**DATASET EXTRACT:**
=====

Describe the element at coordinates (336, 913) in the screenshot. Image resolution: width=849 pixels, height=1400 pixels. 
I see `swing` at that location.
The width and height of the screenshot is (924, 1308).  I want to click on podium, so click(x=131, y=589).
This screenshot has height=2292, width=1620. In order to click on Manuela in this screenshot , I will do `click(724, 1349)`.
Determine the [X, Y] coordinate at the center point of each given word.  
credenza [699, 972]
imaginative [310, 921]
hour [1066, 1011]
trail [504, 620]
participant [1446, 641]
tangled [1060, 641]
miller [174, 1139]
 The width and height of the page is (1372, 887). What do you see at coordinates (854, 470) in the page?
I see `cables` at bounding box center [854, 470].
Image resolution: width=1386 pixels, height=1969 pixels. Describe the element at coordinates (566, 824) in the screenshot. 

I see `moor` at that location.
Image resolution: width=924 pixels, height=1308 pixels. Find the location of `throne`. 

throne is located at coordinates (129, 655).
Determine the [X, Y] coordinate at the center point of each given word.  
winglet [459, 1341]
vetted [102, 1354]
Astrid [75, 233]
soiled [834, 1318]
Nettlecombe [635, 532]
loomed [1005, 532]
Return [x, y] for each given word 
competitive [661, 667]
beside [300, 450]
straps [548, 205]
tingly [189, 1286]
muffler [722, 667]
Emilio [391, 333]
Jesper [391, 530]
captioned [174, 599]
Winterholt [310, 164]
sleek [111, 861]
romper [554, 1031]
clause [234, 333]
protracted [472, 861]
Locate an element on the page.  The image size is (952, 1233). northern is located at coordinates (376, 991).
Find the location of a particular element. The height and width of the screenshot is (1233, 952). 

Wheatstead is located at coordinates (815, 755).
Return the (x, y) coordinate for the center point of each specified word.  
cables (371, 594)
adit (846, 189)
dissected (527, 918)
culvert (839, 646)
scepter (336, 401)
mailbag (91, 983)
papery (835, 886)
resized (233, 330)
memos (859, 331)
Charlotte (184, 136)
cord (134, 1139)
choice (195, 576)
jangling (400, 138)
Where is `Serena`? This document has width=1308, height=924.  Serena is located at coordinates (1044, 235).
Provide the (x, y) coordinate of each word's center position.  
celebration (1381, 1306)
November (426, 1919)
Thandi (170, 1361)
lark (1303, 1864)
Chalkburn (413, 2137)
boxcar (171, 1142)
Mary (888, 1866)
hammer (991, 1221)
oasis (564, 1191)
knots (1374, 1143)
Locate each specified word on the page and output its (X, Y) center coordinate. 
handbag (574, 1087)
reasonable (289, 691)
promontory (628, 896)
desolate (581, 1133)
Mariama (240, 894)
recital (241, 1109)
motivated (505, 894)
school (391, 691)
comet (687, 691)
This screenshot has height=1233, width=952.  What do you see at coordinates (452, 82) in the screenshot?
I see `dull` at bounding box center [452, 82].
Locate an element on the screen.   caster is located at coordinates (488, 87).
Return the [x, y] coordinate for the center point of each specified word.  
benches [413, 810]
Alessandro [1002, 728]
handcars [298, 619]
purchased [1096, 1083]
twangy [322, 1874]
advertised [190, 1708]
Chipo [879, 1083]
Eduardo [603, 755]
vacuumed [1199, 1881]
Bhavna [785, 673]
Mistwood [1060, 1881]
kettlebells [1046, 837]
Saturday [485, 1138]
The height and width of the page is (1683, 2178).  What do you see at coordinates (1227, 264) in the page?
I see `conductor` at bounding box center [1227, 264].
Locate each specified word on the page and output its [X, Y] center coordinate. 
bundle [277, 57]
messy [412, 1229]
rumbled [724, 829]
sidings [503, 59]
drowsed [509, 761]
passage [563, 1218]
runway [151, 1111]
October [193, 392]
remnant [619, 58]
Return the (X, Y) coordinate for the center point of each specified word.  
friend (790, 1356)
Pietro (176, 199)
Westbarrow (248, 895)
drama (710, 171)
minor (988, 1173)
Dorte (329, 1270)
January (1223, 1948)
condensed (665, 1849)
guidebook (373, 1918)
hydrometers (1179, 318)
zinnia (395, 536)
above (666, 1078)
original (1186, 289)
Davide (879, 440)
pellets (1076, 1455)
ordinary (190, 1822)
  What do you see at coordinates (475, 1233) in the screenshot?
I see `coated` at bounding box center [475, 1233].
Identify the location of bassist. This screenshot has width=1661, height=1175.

=====

**AIM OF THE TASK:** Rewrite all of the lines above, substituting "midpoint" for every occurrence of "center point" and leaving everything else unchanged.

**WRITTEN RESPONSE:**
Describe the element at coordinates (336, 913) in the screenshot. Image resolution: width=849 pixels, height=1400 pixels. 
I see `swing` at that location.
The width and height of the screenshot is (924, 1308).  I want to click on podium, so click(x=131, y=589).
This screenshot has height=2292, width=1620. In order to click on Manuela in this screenshot , I will do `click(724, 1349)`.
Determine the [X, Y] coordinate at the midpoint of each given word.  
credenza [699, 972]
imaginative [310, 921]
hour [1066, 1011]
trail [504, 620]
participant [1446, 641]
tangled [1060, 641]
miller [174, 1139]
 The width and height of the page is (1372, 887). What do you see at coordinates (854, 470) in the page?
I see `cables` at bounding box center [854, 470].
Image resolution: width=1386 pixels, height=1969 pixels. Describe the element at coordinates (566, 824) in the screenshot. 

I see `moor` at that location.
Image resolution: width=924 pixels, height=1308 pixels. Find the location of `throne`. 

throne is located at coordinates (129, 655).
Determine the [X, Y] coordinate at the midpoint of each given word.  
winglet [459, 1341]
vetted [102, 1354]
Astrid [75, 233]
soiled [834, 1318]
Nettlecombe [635, 532]
loomed [1005, 532]
Return [x, y] for each given word 
competitive [661, 667]
beside [300, 450]
straps [548, 205]
tingly [189, 1286]
muffler [722, 667]
Emilio [391, 333]
Jesper [391, 530]
captioned [174, 599]
Winterholt [310, 164]
sleek [111, 861]
romper [554, 1031]
clause [234, 333]
protracted [472, 861]
Locate an element on the page.  The image size is (952, 1233). northern is located at coordinates (376, 991).
Find the location of a particular element. The height and width of the screenshot is (1233, 952). 

Wheatstead is located at coordinates (815, 755).
Return the (x, y) coordinate for the midpoint of each specified word.  
cables (371, 594)
adit (846, 189)
dissected (527, 918)
culvert (839, 646)
scepter (336, 401)
mailbag (91, 983)
papery (835, 886)
resized (233, 330)
memos (859, 331)
Charlotte (184, 136)
cord (134, 1139)
choice (195, 576)
jangling (400, 138)
Where is `Serena`? This document has width=1308, height=924.  Serena is located at coordinates (1044, 235).
Provide the (x, y) coordinate of each word's center position.  
celebration (1381, 1306)
November (426, 1919)
Thandi (170, 1361)
lark (1303, 1864)
Chalkburn (413, 2137)
boxcar (171, 1142)
Mary (888, 1866)
hammer (991, 1221)
oasis (564, 1191)
knots (1374, 1143)
Locate each specified word on the page and output its (X, Y) center coordinate. 
handbag (574, 1087)
reasonable (289, 691)
promontory (628, 896)
desolate (581, 1133)
Mariama (240, 894)
recital (241, 1109)
motivated (505, 894)
school (391, 691)
comet (687, 691)
This screenshot has height=1233, width=952.  What do you see at coordinates (452, 82) in the screenshot?
I see `dull` at bounding box center [452, 82].
Locate an element on the screen.   caster is located at coordinates (488, 87).
Return the [x, y] coordinate for the midpoint of each specified word.  
benches [413, 810]
Alessandro [1002, 728]
handcars [298, 619]
purchased [1096, 1083]
twangy [322, 1874]
advertised [190, 1708]
Chipo [879, 1083]
Eduardo [603, 755]
vacuumed [1199, 1881]
Bhavna [785, 673]
Mistwood [1060, 1881]
kettlebells [1046, 837]
Saturday [485, 1138]
The height and width of the page is (1683, 2178).  What do you see at coordinates (1227, 264) in the page?
I see `conductor` at bounding box center [1227, 264].
Locate each specified word on the page and output its [X, Y] center coordinate. 
bundle [277, 57]
messy [412, 1229]
rumbled [724, 829]
sidings [503, 59]
drowsed [509, 761]
passage [563, 1218]
runway [151, 1111]
October [193, 392]
remnant [619, 58]
Return the (X, Y) coordinate for the midpoint of each specified word.  
friend (790, 1356)
Pietro (176, 199)
Westbarrow (248, 895)
drama (710, 171)
minor (988, 1173)
Dorte (329, 1270)
January (1223, 1948)
condensed (665, 1849)
guidebook (373, 1918)
hydrometers (1179, 318)
zinnia (395, 536)
above (666, 1078)
original (1186, 289)
Davide (879, 440)
pellets (1076, 1455)
ordinary (190, 1822)
  What do you see at coordinates (475, 1233) in the screenshot?
I see `coated` at bounding box center [475, 1233].
Identify the location of bassist. This screenshot has width=1661, height=1175.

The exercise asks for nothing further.